= Your goal =
Rewrite all of the lines below, swapping "gray circle" for "gray disk" each time it occurs and leaving everything else the same. Omit the pictures from your answer.
----- Data excerpts
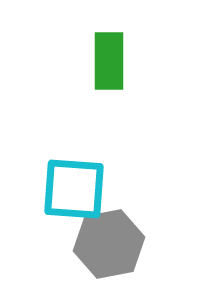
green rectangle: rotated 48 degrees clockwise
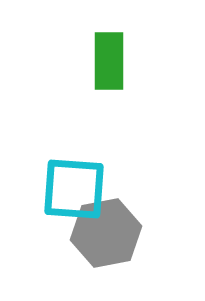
gray hexagon: moved 3 px left, 11 px up
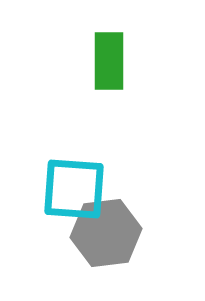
gray hexagon: rotated 4 degrees clockwise
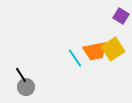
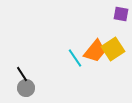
purple square: moved 2 px up; rotated 21 degrees counterclockwise
orange trapezoid: rotated 40 degrees counterclockwise
black line: moved 1 px right, 1 px up
gray circle: moved 1 px down
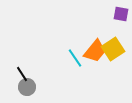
gray circle: moved 1 px right, 1 px up
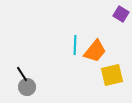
purple square: rotated 21 degrees clockwise
yellow square: moved 1 px left, 26 px down; rotated 20 degrees clockwise
cyan line: moved 13 px up; rotated 36 degrees clockwise
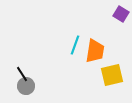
cyan line: rotated 18 degrees clockwise
orange trapezoid: rotated 30 degrees counterclockwise
gray circle: moved 1 px left, 1 px up
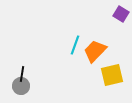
orange trapezoid: rotated 145 degrees counterclockwise
black line: rotated 42 degrees clockwise
gray circle: moved 5 px left
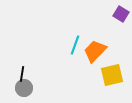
gray circle: moved 3 px right, 2 px down
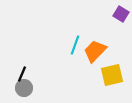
black line: rotated 14 degrees clockwise
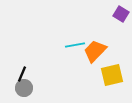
cyan line: rotated 60 degrees clockwise
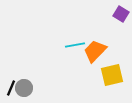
black line: moved 11 px left, 14 px down
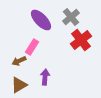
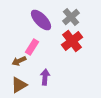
red cross: moved 9 px left, 1 px down
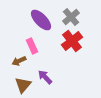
pink rectangle: moved 1 px up; rotated 56 degrees counterclockwise
purple arrow: rotated 49 degrees counterclockwise
brown triangle: moved 4 px right; rotated 18 degrees counterclockwise
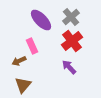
purple arrow: moved 24 px right, 10 px up
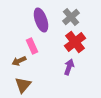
purple ellipse: rotated 25 degrees clockwise
red cross: moved 3 px right, 1 px down
purple arrow: rotated 63 degrees clockwise
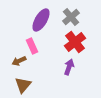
purple ellipse: rotated 50 degrees clockwise
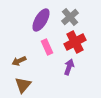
gray cross: moved 1 px left
red cross: rotated 10 degrees clockwise
pink rectangle: moved 15 px right, 1 px down
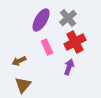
gray cross: moved 2 px left, 1 px down
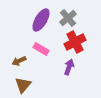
pink rectangle: moved 6 px left, 2 px down; rotated 35 degrees counterclockwise
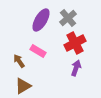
red cross: moved 1 px down
pink rectangle: moved 3 px left, 2 px down
brown arrow: rotated 80 degrees clockwise
purple arrow: moved 7 px right, 1 px down
brown triangle: moved 1 px down; rotated 18 degrees clockwise
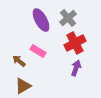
purple ellipse: rotated 60 degrees counterclockwise
brown arrow: rotated 16 degrees counterclockwise
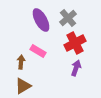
brown arrow: moved 2 px right, 1 px down; rotated 56 degrees clockwise
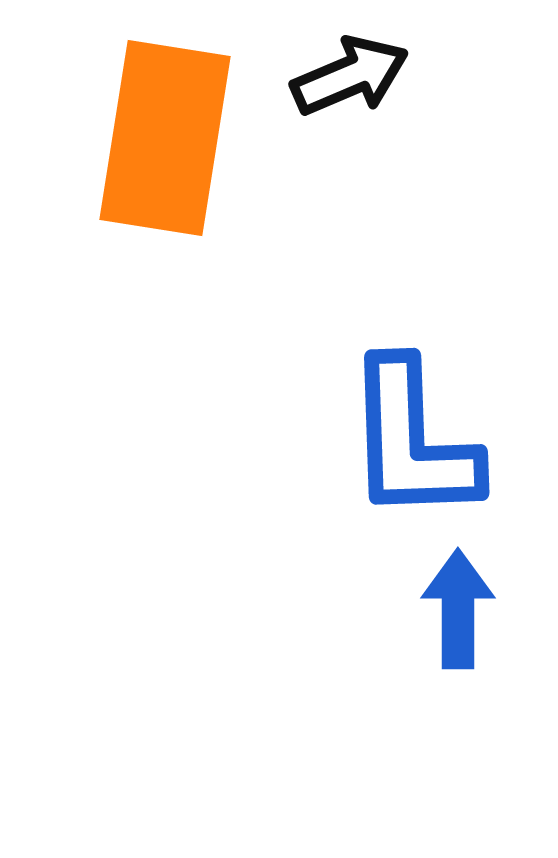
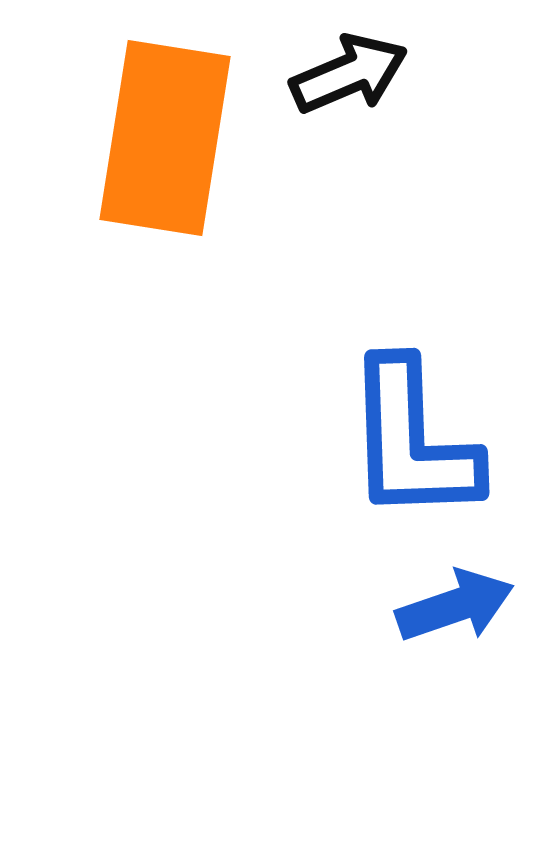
black arrow: moved 1 px left, 2 px up
blue arrow: moved 3 px left, 3 px up; rotated 71 degrees clockwise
----------
= Complete answer =
green rectangle: rotated 48 degrees clockwise
gray hexagon: moved 3 px left, 11 px up
gray hexagon: rotated 4 degrees clockwise
purple square: moved 2 px up; rotated 21 degrees counterclockwise
orange trapezoid: rotated 40 degrees counterclockwise
black line: moved 1 px right, 1 px up
gray disk: moved 1 px down
gray disk: moved 1 px right, 1 px up
purple square: rotated 21 degrees clockwise
yellow square: moved 1 px left, 26 px down; rotated 20 degrees clockwise
cyan line: moved 13 px up; rotated 36 degrees clockwise
cyan line: rotated 18 degrees clockwise
orange trapezoid: rotated 30 degrees counterclockwise
gray disk: moved 1 px left, 1 px up
orange trapezoid: rotated 145 degrees counterclockwise
black line: rotated 42 degrees clockwise
gray disk: moved 5 px left
gray disk: moved 3 px right, 2 px down
black line: rotated 14 degrees clockwise
cyan line: rotated 60 degrees clockwise
black line: moved 11 px left, 14 px down
red cross: moved 9 px left, 1 px down
pink rectangle: moved 1 px up; rotated 56 degrees counterclockwise
purple arrow: rotated 49 degrees counterclockwise
brown triangle: moved 4 px right; rotated 18 degrees counterclockwise
purple arrow: moved 24 px right, 10 px up
purple ellipse: rotated 25 degrees clockwise
red cross: moved 3 px right, 1 px down
purple arrow: rotated 63 degrees clockwise
purple ellipse: rotated 50 degrees clockwise
gray cross: moved 1 px left
red cross: rotated 10 degrees clockwise
pink rectangle: moved 15 px right, 1 px down
gray cross: moved 2 px left, 1 px down
pink rectangle: moved 6 px left, 2 px down; rotated 35 degrees counterclockwise
red cross: moved 1 px down
pink rectangle: moved 3 px left, 2 px down
brown arrow: rotated 80 degrees clockwise
purple arrow: moved 7 px right, 1 px down
brown triangle: moved 1 px down; rotated 18 degrees clockwise
purple ellipse: rotated 60 degrees counterclockwise
brown arrow: rotated 16 degrees counterclockwise
brown arrow: moved 2 px right, 1 px down; rotated 56 degrees clockwise
black arrow: moved 1 px left, 2 px up
blue arrow: moved 3 px left, 3 px up; rotated 71 degrees clockwise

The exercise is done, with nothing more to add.